> [Assigned task] Reproduce the listing in full. Omit the pictures.

> [Data provided]
◆ ◆ ◆ ◆
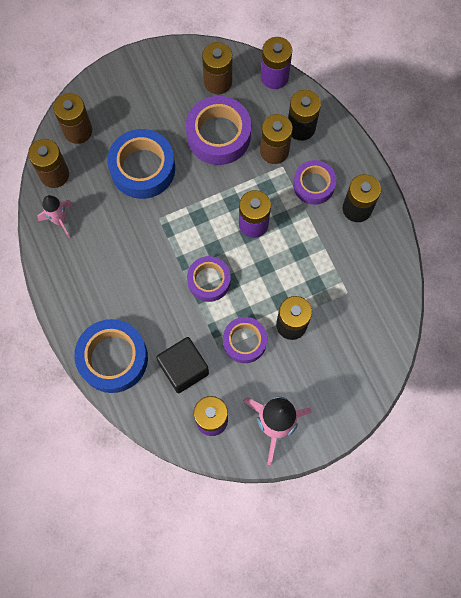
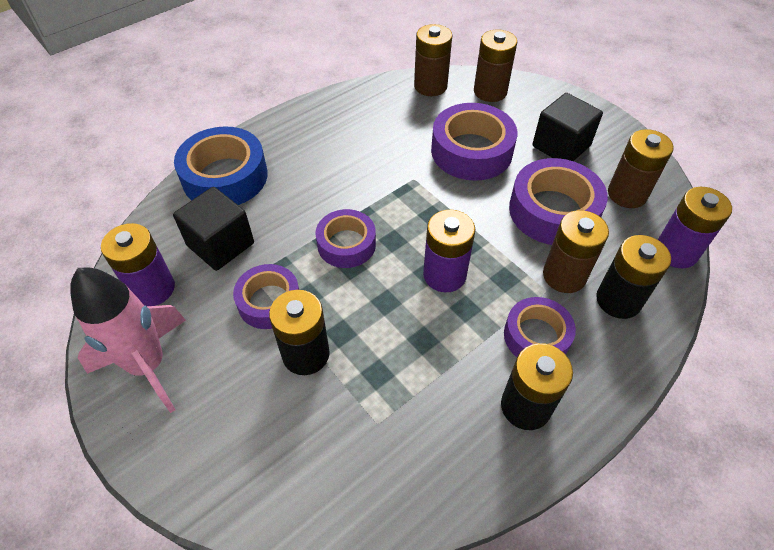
camera: 75 degrees right, 20 degrees down
(60, 220) = (379, 101): pink rocket -> none
(142, 168) = (471, 151): blue tape -> purple tape
(157, 104) = (561, 146): none -> black cube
◆ ◆ ◆ ◆
> [Answer area]
camera: 75 degrees right, 20 degrees down
(60, 220) = (379, 101): pink rocket -> none
(142, 168) = (471, 151): blue tape -> purple tape
(157, 104) = (561, 146): none -> black cube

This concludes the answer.